═════ Task data ═════

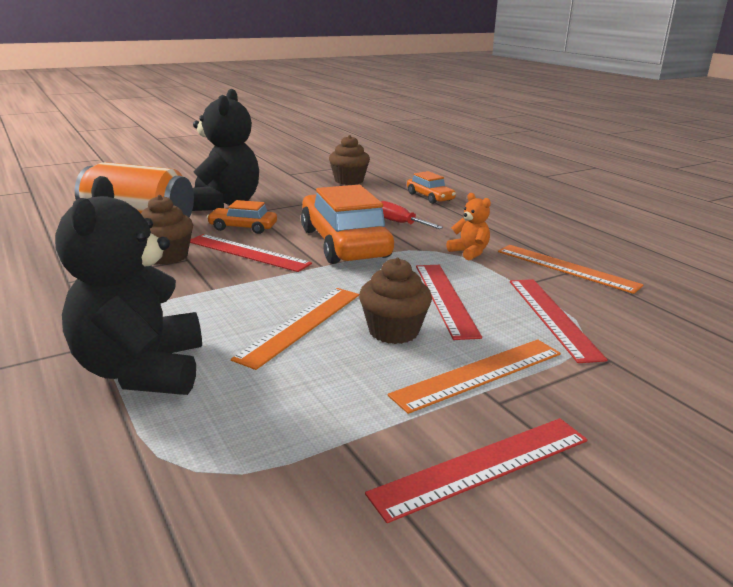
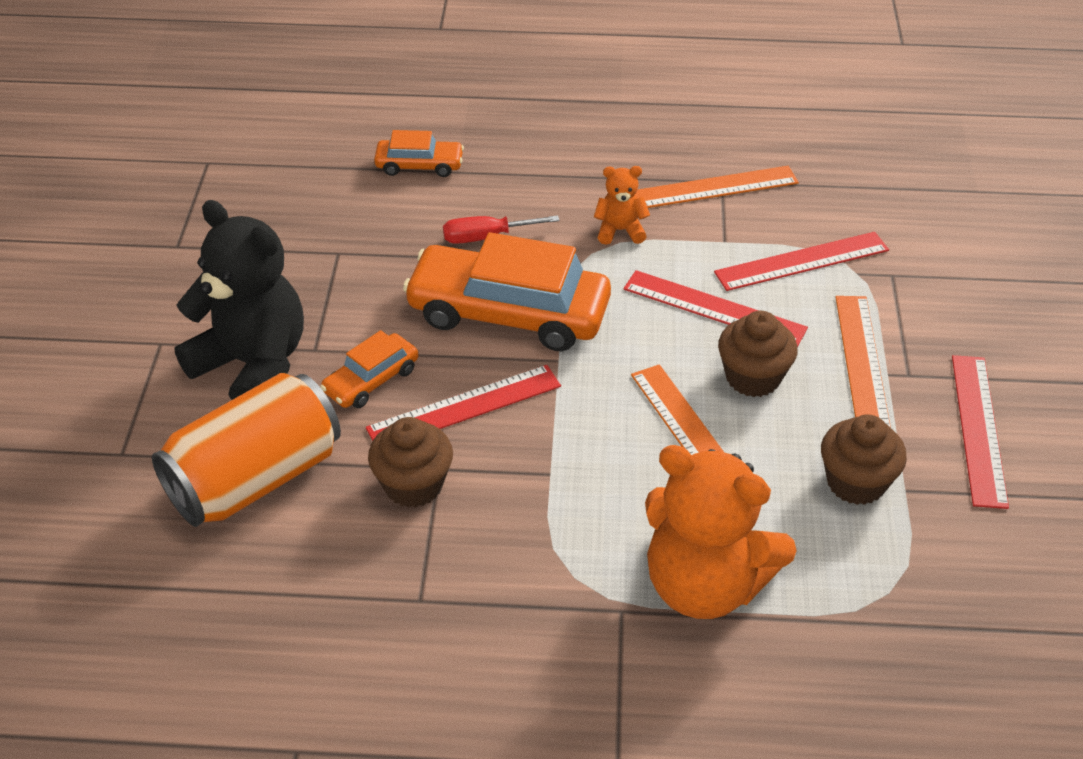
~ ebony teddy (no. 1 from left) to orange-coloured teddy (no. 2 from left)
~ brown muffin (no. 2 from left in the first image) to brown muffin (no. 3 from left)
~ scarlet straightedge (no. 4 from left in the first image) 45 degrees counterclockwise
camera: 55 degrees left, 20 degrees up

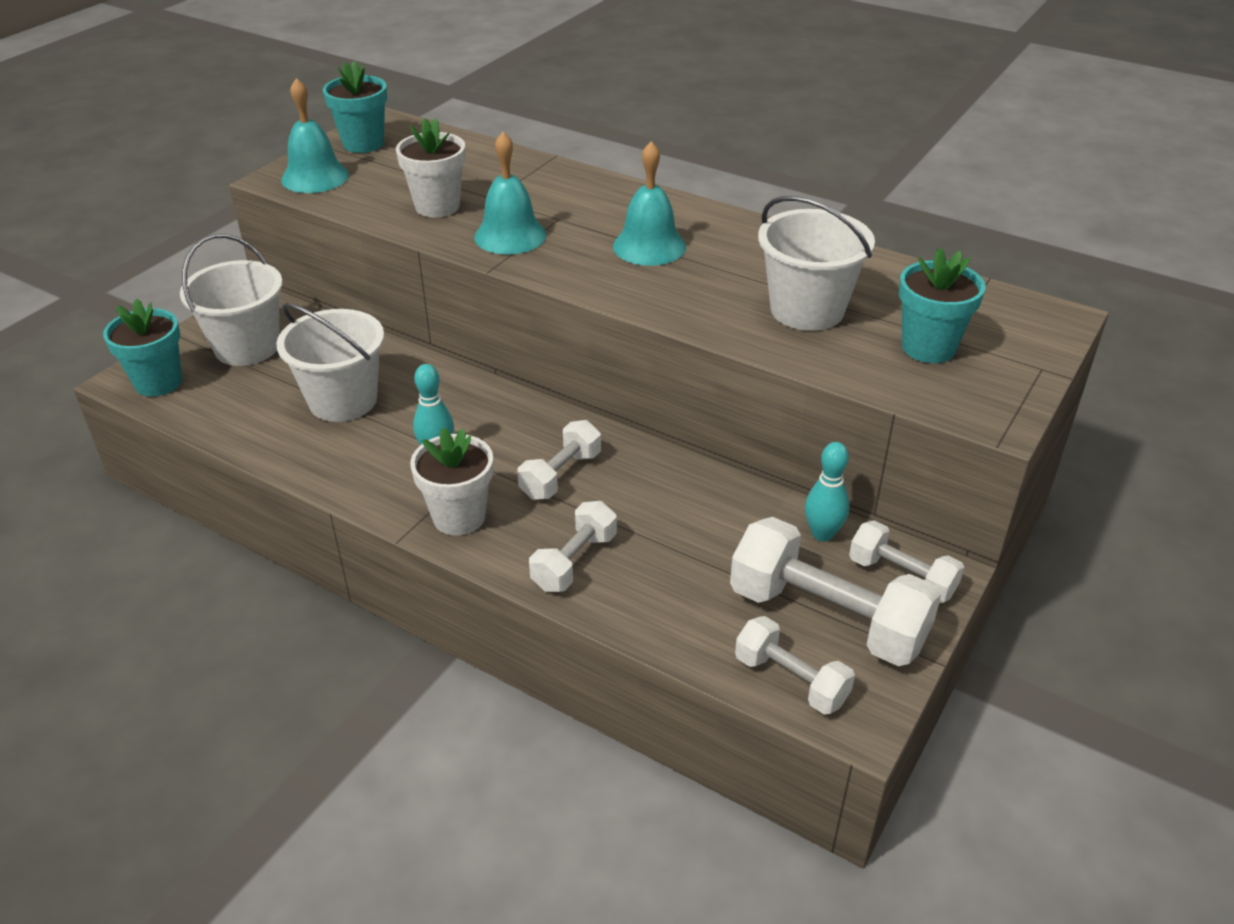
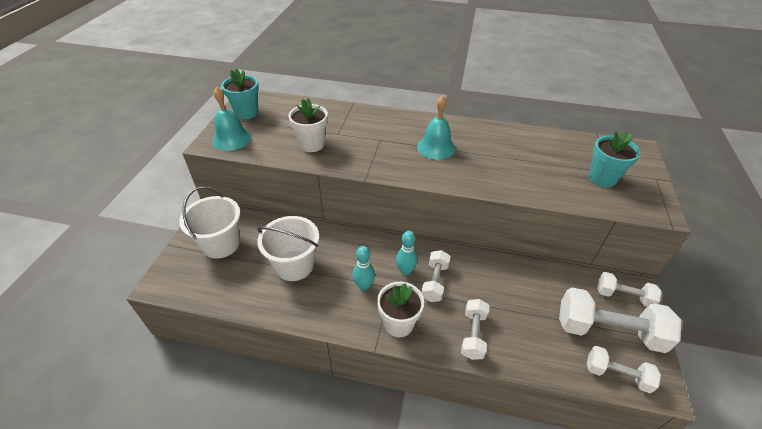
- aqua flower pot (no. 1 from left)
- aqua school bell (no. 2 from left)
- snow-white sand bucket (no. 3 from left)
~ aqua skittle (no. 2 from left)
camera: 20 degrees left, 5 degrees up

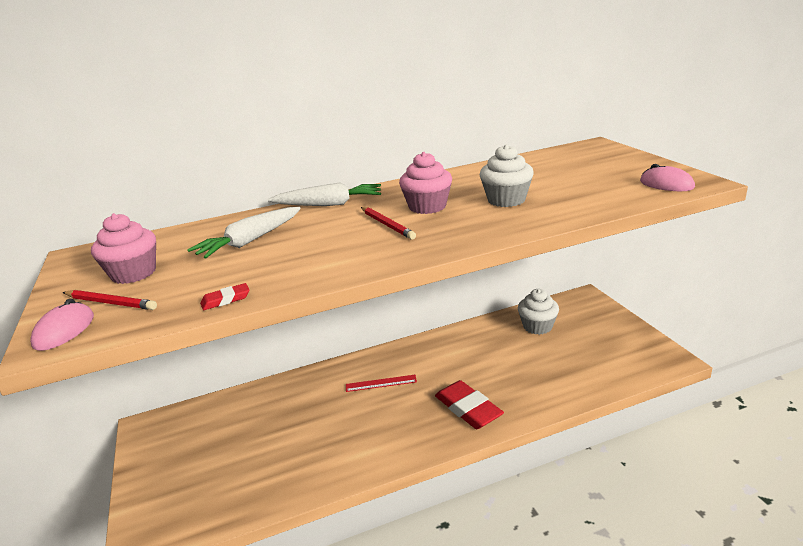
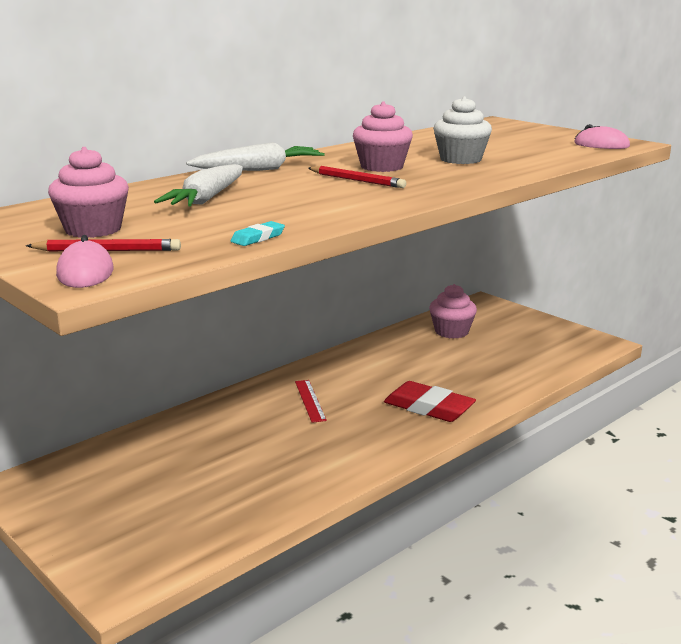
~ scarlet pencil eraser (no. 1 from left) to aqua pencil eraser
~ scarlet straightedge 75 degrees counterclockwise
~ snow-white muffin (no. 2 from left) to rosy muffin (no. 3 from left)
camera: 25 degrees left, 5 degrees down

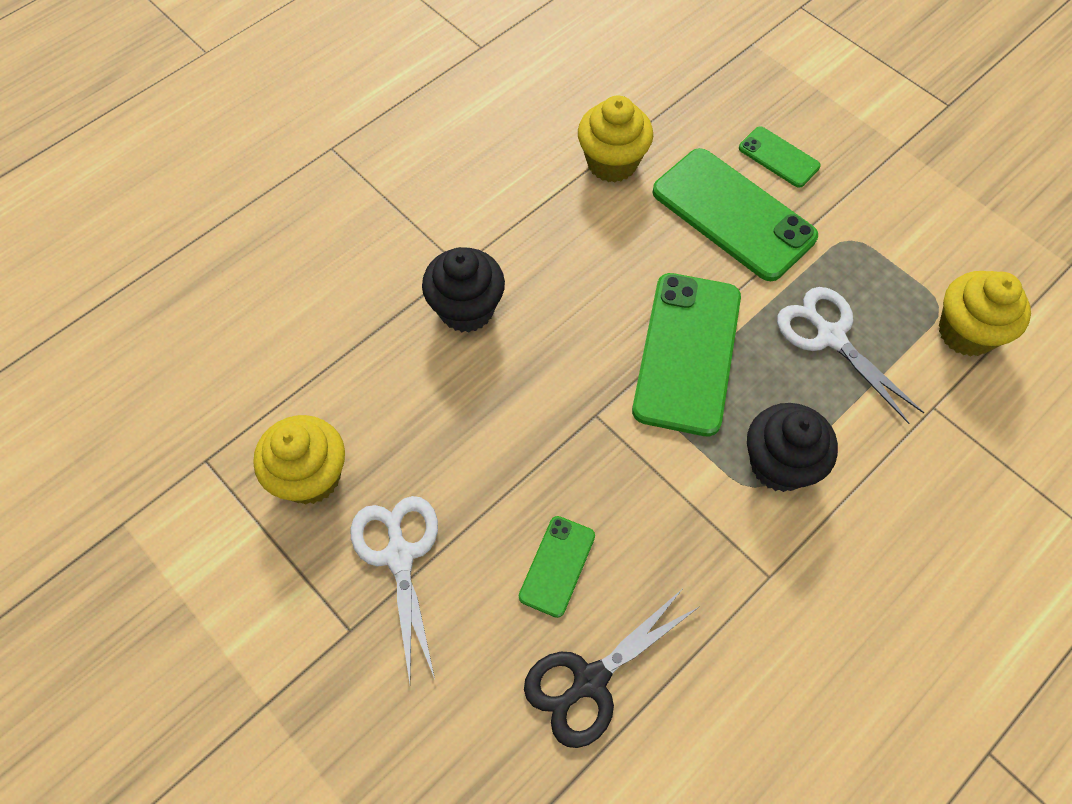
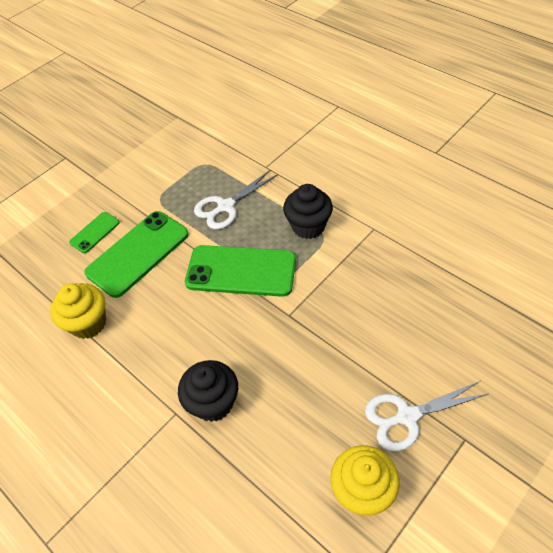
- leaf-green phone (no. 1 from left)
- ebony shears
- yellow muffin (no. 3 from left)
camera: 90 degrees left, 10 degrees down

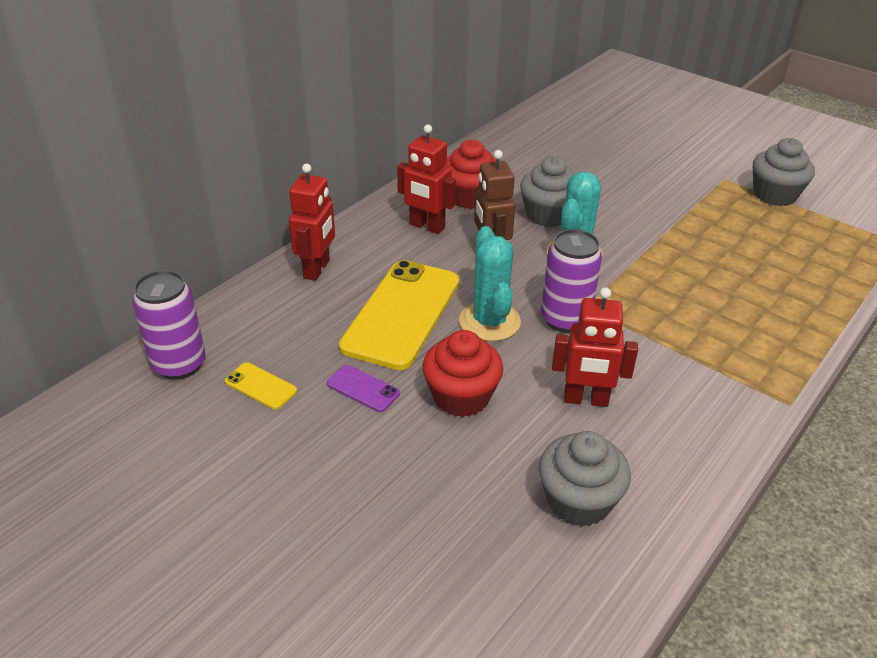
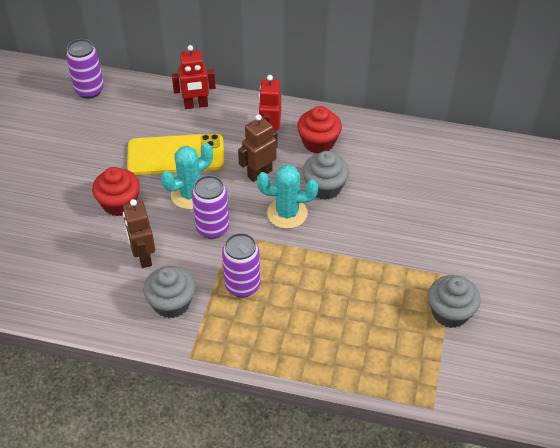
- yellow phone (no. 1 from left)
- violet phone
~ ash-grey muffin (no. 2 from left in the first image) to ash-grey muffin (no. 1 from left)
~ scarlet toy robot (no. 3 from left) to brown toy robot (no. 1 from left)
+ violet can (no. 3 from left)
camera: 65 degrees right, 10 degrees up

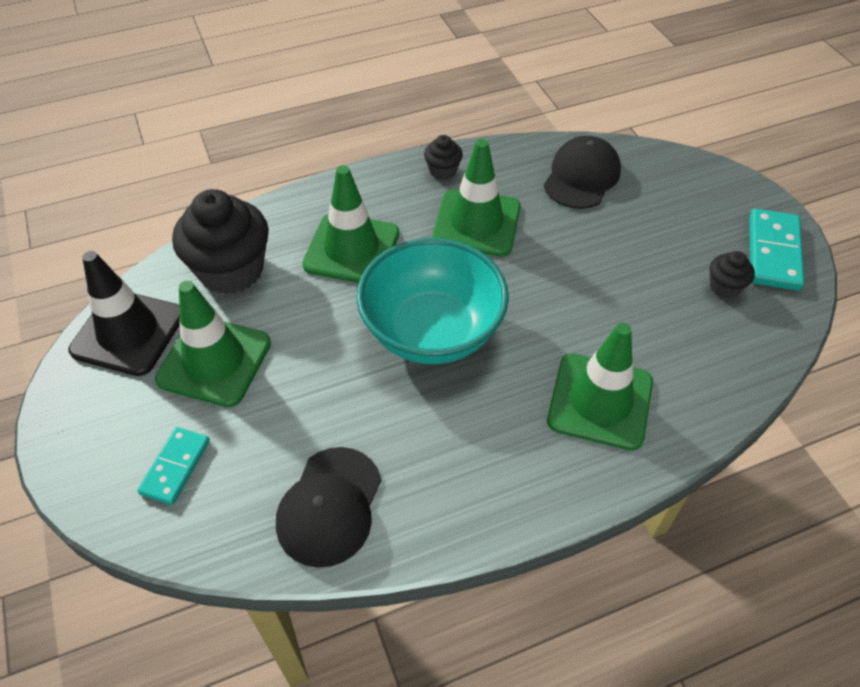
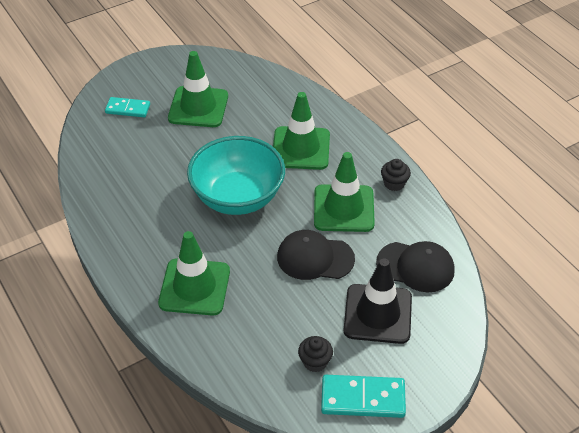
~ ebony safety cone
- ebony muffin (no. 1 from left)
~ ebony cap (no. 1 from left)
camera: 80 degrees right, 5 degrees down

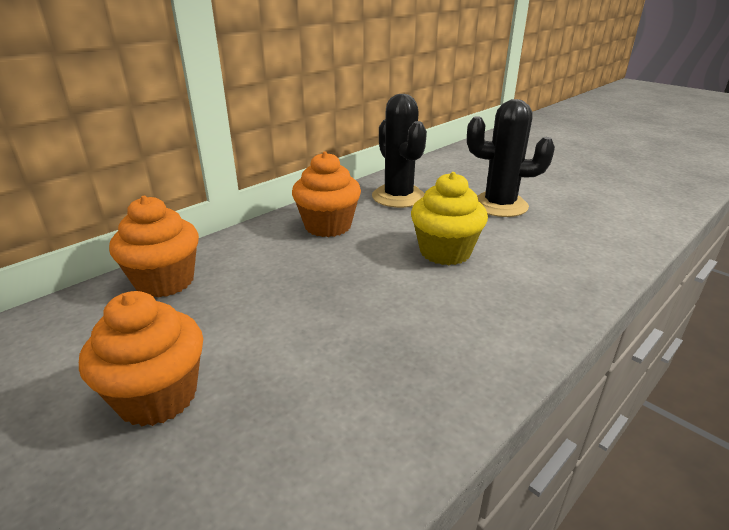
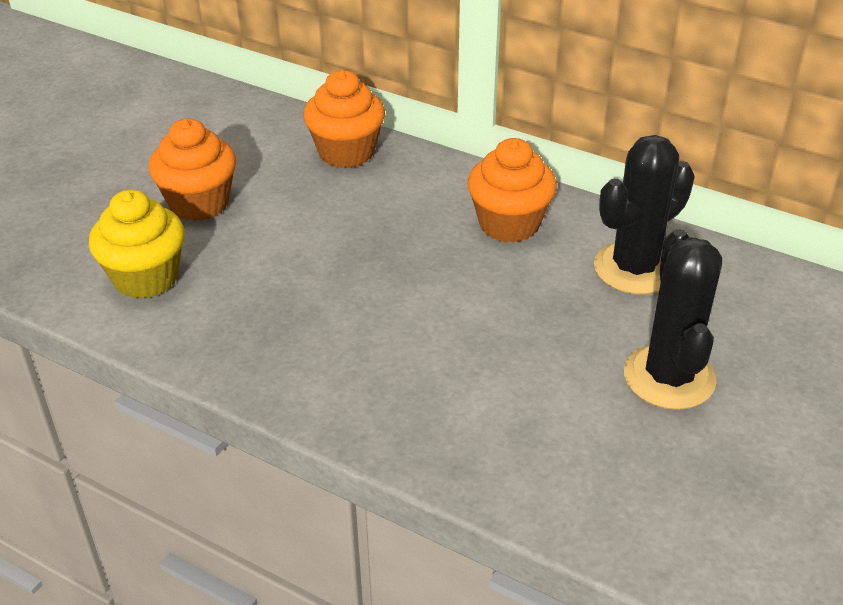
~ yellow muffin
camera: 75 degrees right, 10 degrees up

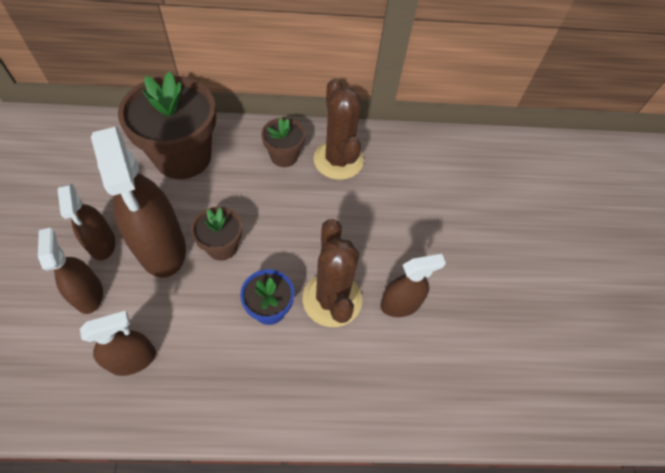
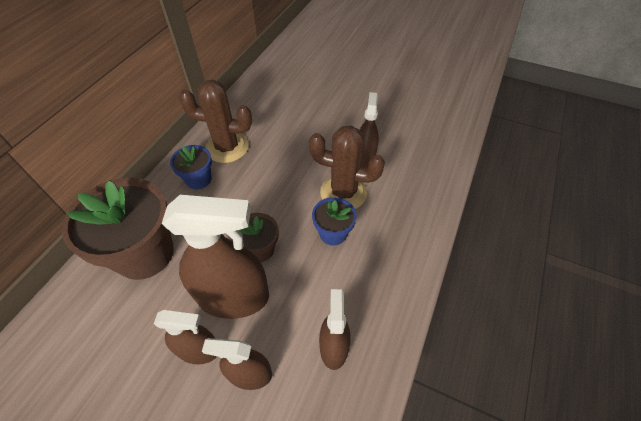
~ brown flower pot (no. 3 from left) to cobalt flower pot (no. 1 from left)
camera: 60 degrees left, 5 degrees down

═════

*What you need to do*: Word for word, restate all of the entries above and leave each picture out.

*Task output*:
~ ebony teddy (no. 1 from left) to orange-coloured teddy (no. 2 from left)
~ brown muffin (no. 2 from left in the first image) to brown muffin (no. 3 from left)
~ scarlet straightedge (no. 4 from left in the first image) 45 degrees counterclockwise
camera: 55 degrees left, 20 degrees up

- aqua flower pot (no. 1 from left)
- aqua school bell (no. 2 from left)
- snow-white sand bucket (no. 3 from left)
~ aqua skittle (no. 2 from left)
camera: 20 degrees left, 5 degrees up

~ scarlet pencil eraser (no. 1 from left) to aqua pencil eraser
~ scarlet straightedge 75 degrees counterclockwise
~ snow-white muffin (no. 2 from left) to rosy muffin (no. 3 from left)
camera: 25 degrees left, 5 degrees down

- leaf-green phone (no. 1 from left)
- ebony shears
- yellow muffin (no. 3 from left)
camera: 90 degrees left, 10 degrees down

- yellow phone (no. 1 from left)
- violet phone
~ ash-grey muffin (no. 2 from left in the first image) to ash-grey muffin (no. 1 from left)
~ scarlet toy robot (no. 3 from left) to brown toy robot (no. 1 from left)
+ violet can (no. 3 from left)
camera: 65 degrees right, 10 degrees up

~ ebony safety cone
- ebony muffin (no. 1 from left)
~ ebony cap (no. 1 from left)
camera: 80 degrees right, 5 degrees down

~ yellow muffin
camera: 75 degrees right, 10 degrees up

~ brown flower pot (no. 3 from left) to cobalt flower pot (no. 1 from left)
camera: 60 degrees left, 5 degrees down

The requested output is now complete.